Task requirements:
In the entries below, find the line with "camera: 35 degrees right, 0 degrees up" and the line with "gray pyramid (3rd from left) top centre". Print those two and everything between them exactly, and nothing else.

Records for processing:
--
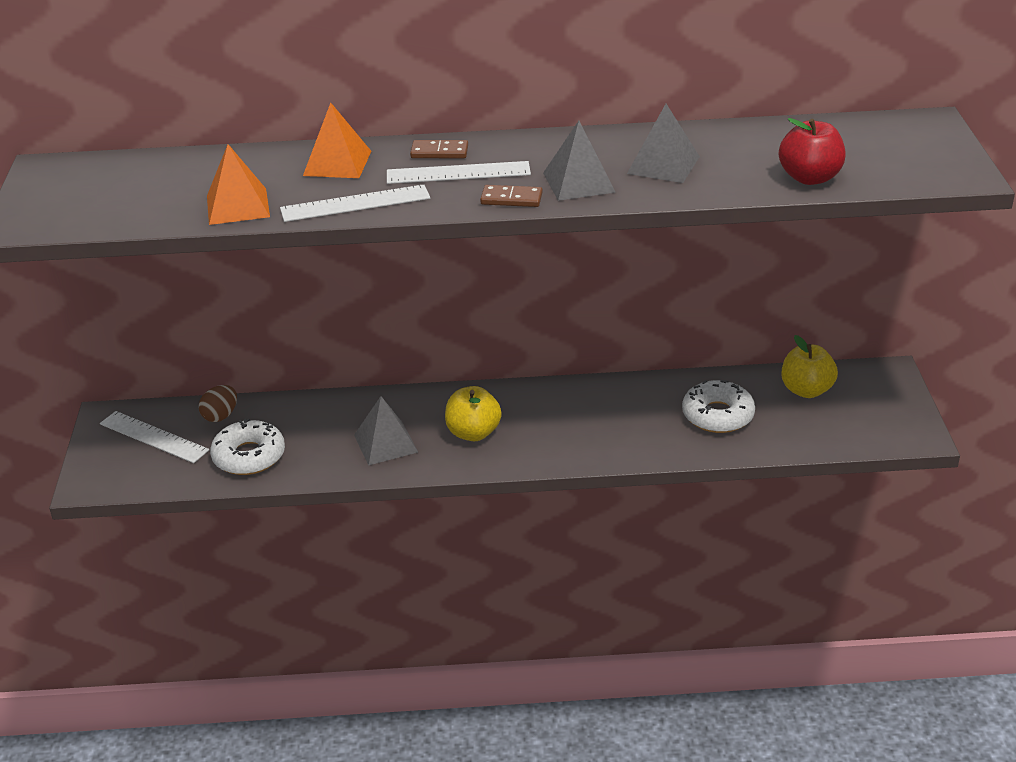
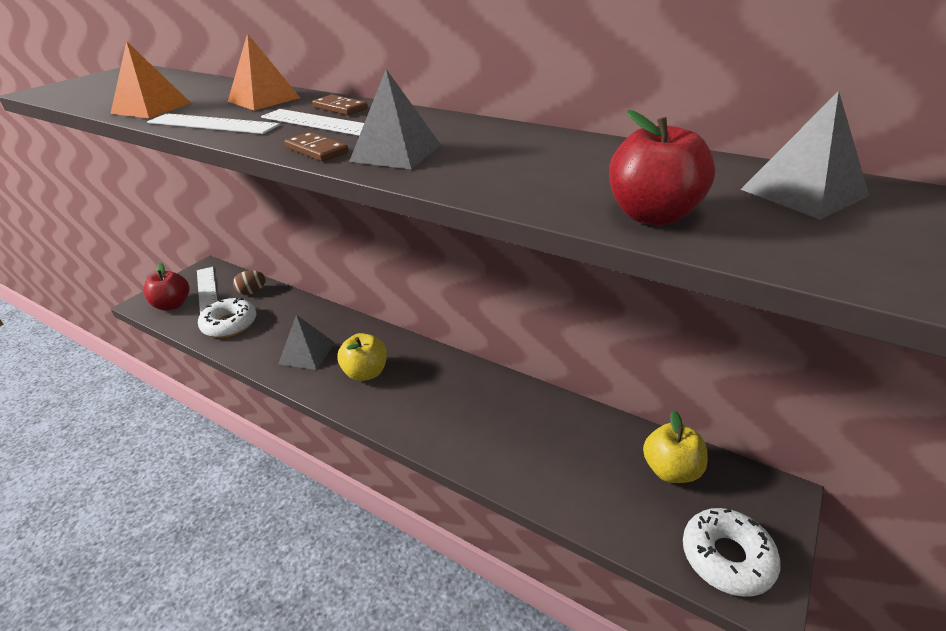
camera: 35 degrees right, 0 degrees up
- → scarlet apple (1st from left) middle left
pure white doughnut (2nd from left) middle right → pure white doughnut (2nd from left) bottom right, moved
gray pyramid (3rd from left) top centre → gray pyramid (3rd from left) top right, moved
--
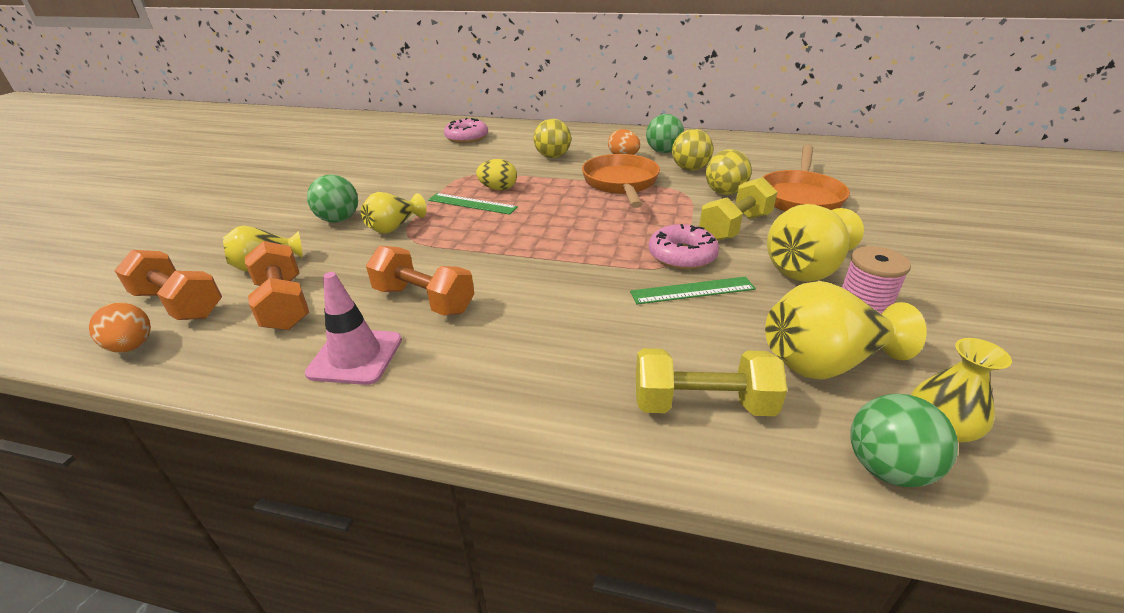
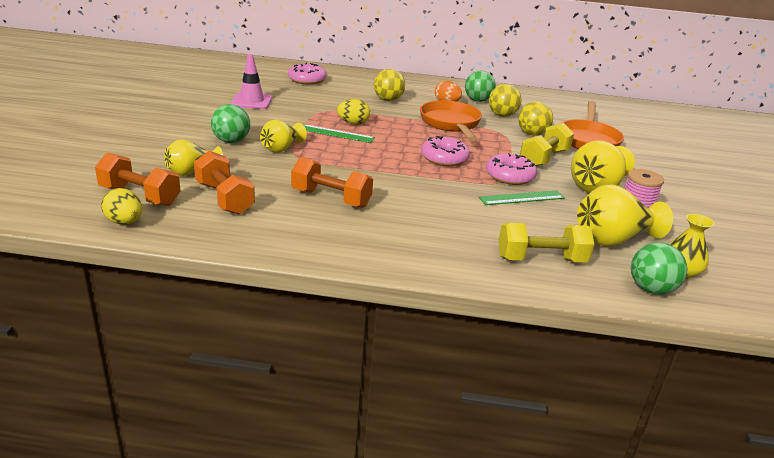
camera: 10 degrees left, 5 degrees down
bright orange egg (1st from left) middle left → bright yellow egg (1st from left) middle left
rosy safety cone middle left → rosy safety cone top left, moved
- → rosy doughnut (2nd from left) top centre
--
Your solution:
camera: 35 degrees right, 0 degrees up
- → scarlet apple (1st from left) middle left
pure white doughnut (2nd from left) middle right → pure white doughnut (2nd from left) bottom right, moved
gray pyramid (3rd from left) top centre → gray pyramid (3rd from left) top right, moved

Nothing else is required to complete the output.